What to produce ▸ Turn the items below into a numbered list, skipping any blank lines.

Input ▸
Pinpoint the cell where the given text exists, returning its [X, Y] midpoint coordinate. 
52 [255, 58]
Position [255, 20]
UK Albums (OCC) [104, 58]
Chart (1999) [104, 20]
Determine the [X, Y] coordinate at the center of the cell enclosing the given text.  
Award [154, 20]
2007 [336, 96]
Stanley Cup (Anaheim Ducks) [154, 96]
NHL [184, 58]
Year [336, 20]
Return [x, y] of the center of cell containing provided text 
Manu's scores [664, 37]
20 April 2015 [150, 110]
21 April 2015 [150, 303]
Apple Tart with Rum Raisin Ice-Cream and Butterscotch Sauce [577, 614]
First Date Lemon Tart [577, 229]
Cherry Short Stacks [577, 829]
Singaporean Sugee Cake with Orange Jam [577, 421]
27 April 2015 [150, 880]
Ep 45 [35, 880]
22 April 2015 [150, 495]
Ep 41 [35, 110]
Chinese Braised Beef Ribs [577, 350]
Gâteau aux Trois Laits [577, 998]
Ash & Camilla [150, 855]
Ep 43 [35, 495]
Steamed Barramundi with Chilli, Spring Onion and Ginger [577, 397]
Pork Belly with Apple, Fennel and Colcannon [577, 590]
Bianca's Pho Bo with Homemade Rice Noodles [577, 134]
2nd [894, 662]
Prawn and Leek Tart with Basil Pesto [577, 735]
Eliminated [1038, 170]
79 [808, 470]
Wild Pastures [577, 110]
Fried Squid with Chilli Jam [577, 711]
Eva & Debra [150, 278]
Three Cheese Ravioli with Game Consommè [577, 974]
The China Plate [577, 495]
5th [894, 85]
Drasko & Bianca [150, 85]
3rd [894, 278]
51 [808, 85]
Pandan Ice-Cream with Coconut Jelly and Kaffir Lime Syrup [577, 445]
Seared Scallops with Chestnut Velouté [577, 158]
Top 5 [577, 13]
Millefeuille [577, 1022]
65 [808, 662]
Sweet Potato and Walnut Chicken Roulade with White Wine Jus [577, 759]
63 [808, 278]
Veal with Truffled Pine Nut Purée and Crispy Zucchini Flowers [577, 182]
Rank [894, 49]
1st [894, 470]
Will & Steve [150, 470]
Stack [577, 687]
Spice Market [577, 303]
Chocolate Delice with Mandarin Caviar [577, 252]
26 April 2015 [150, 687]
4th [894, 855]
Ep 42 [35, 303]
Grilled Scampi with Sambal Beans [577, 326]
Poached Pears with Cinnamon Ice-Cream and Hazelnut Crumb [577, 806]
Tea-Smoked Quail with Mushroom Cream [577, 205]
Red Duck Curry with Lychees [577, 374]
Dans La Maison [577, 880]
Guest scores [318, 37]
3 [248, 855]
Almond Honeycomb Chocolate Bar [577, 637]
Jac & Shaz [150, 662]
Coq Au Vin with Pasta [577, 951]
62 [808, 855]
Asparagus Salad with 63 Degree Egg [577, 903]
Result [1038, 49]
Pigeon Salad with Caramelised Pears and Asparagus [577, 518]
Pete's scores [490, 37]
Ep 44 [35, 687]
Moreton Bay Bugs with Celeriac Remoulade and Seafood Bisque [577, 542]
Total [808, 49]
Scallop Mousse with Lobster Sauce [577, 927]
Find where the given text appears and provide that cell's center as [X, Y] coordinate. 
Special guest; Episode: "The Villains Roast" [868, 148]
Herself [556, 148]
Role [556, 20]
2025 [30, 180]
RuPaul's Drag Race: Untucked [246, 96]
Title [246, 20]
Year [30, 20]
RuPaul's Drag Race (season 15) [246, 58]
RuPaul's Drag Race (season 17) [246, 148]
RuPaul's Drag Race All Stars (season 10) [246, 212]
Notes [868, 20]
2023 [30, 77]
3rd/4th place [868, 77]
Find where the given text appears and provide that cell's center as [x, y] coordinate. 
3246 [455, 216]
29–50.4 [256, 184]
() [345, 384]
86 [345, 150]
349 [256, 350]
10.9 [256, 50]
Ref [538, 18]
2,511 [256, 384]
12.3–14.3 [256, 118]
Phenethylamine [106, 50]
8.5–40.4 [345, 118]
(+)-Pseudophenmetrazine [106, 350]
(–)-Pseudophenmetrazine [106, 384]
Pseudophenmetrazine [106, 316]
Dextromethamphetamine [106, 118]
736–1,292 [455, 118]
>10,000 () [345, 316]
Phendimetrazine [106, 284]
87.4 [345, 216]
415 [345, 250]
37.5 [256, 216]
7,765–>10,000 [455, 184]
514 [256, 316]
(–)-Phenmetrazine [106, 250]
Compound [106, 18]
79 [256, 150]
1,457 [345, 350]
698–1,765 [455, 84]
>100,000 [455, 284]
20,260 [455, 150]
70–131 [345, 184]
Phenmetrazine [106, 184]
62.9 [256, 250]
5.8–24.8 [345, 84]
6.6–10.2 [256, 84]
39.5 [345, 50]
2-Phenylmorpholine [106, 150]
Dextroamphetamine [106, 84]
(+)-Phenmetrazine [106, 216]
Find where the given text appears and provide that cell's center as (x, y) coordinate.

Solution ▸
1. Pinpoint the cell where the given text exists, returning its [X, Y] midpoint coordinate. 
2. 52 [255, 58]
3. Position [255, 20]
4. UK Albums (OCC) [104, 58]
5. Chart (1999) [104, 20]
6. Determine the [X, Y] coordinate at the center of the cell enclosing the given text.  
7. Award [154, 20]
8. 2007 [336, 96]
9. Stanley Cup (Anaheim Ducks) [154, 96]
10. NHL [184, 58]
11. Year [336, 20]
12. Return [x, y] of the center of cell containing provided text 
13. Manu's scores [664, 37]
14. 20 April 2015 [150, 110]
15. 21 April 2015 [150, 303]
16. Apple Tart with Rum Raisin Ice-Cream and Butterscotch Sauce [577, 614]
17. First Date Lemon Tart [577, 229]
18. Cherry Short Stacks [577, 829]
19. Singaporean Sugee Cake with Orange Jam [577, 421]
20. 27 April 2015 [150, 880]
21. Ep 45 [35, 880]
22. 22 April 2015 [150, 495]
23. Ep 41 [35, 110]
24. Chinese Braised Beef Ribs [577, 350]
25. Gâteau aux Trois Laits [577, 998]
26. Ash & Camilla [150, 855]
27. Ep 43 [35, 495]
28. Steamed Barramundi with Chilli, Spring Onion and Ginger [577, 397]
29. Pork Belly with Apple, Fennel and Colcannon [577, 590]
30. Bianca's Pho Bo with Homemade Rice Noodles [577, 134]
31. 2nd [894, 662]
32. Prawn and Leek Tart with Basil Pesto [577, 735]
33. Eliminated [1038, 170]
34. 79 [808, 470]
35. Wild Pastures [577, 110]
36. Fried Squid with Chilli Jam [577, 711]
37. Eva & Debra [150, 278]
38. Three Cheese Ravioli with Game Consommè [577, 974]
39. The China Plate [577, 495]
40. 5th [894, 85]
41. Drasko & Bianca [150, 85]
42. 3rd [894, 278]
43. 51 [808, 85]
44. Pandan Ice-Cream with Coconut Jelly and Kaffir Lime Syrup [577, 445]
45. Seared Scallops with Chestnut Velouté [577, 158]
46. Top 5 [577, 13]
47. Millefeuille [577, 1022]
48. 65 [808, 662]
49. Sweet Potato and Walnut Chicken Roulade with White Wine Jus [577, 759]
50. 63 [808, 278]
51. Veal with Truffled Pine Nut Purée and Crispy Zucchini Flowers [577, 182]
52. Rank [894, 49]
53. 1st [894, 470]
54. Will & Steve [150, 470]
55. Stack [577, 687]
56. Spice Market [577, 303]
57. Chocolate Delice with Mandarin Caviar [577, 252]
58. 26 April 2015 [150, 687]
59. 4th [894, 855]
60. Ep 42 [35, 303]
61. Grilled Scampi with Sambal Beans [577, 326]
62. Poached Pears with Cinnamon Ice-Cream and Hazelnut Crumb [577, 806]
63. Tea-Smoked Quail with Mushroom Cream [577, 205]
64. Red Duck Curry with Lychees [577, 374]
65. Dans La Maison [577, 880]
66. Guest scores [318, 37]
67. 3 [248, 855]
68. Almond Honeycomb Chocolate Bar [577, 637]
69. Jac & Shaz [150, 662]
70. Coq Au Vin with Pasta [577, 951]
71. 62 [808, 855]
72. Asparagus Salad with 63 Degree Egg [577, 903]
73. Result [1038, 49]
74. Pigeon Salad with Caramelised Pears and Asparagus [577, 518]
75. Pete's scores [490, 37]
76. Ep 44 [35, 687]
77. Moreton Bay Bugs with Celeriac Remoulade and Seafood Bisque [577, 542]
78. Total [808, 49]
79. Scallop Mousse with Lobster Sauce [577, 927]
80. Find where the given text appears and provide that cell's center as [X, Y] coordinate. 
81. Special guest; Episode: "The Villains Roast" [868, 148]
82. Herself [556, 148]
83. Role [556, 20]
84. 2025 [30, 180]
85. RuPaul's Drag Race: Untucked [246, 96]
86. Title [246, 20]
87. Year [30, 20]
88. RuPaul's Drag Race (season 15) [246, 58]
89. RuPaul's Drag Race (season 17) [246, 148]
90. RuPaul's Drag Race All Stars (season 10) [246, 212]
91. Notes [868, 20]
92. 2023 [30, 77]
93. 3rd/4th place [868, 77]
94. Find where the given text appears and provide that cell's center as [x, y] coordinate. 
95. 3246 [455, 216]
96. 29–50.4 [256, 184]
97. () [345, 384]
98. 86 [345, 150]
99. 349 [256, 350]
100. 10.9 [256, 50]
101. Ref [538, 18]
102. 2,511 [256, 384]
103. 12.3–14.3 [256, 118]
104. Phenethylamine [106, 50]
105. 8.5–40.4 [345, 118]
106. (+)-Pseudophenmetrazine [106, 350]
107. (–)-Pseudophenmetrazine [106, 384]
108. Pseudophenmetrazine [106, 316]
109. Dextromethamphetamine [106, 118]
110. 736–1,292 [455, 118]
111. >10,000 () [345, 316]
112. Phendimetrazine [106, 284]
113. 87.4 [345, 216]
114. 415 [345, 250]
115. 37.5 [256, 216]
116. 7,765–>10,000 [455, 184]
117. 514 [256, 316]
118. (–)-Phenmetrazine [106, 250]
119. Compound [106, 18]
120. 79 [256, 150]
121. 1,457 [345, 350]
122. 698–1,765 [455, 84]
123. >100,000 [455, 284]
124. 20,260 [455, 150]
125. 70–131 [345, 184]
126. Phenmetrazine [106, 184]
127. 62.9 [256, 250]
128. 5.8–24.8 [345, 84]
129. 6.6–10.2 [256, 84]
130. 39.5 [345, 50]
131. 2-Phenylmorpholine [106, 150]
132. Dextroamphetamine [106, 84]
133. (+)-Phenmetrazine [106, 216]
134. Find where the given text appears and provide that cell's center as (x, y) coordinate.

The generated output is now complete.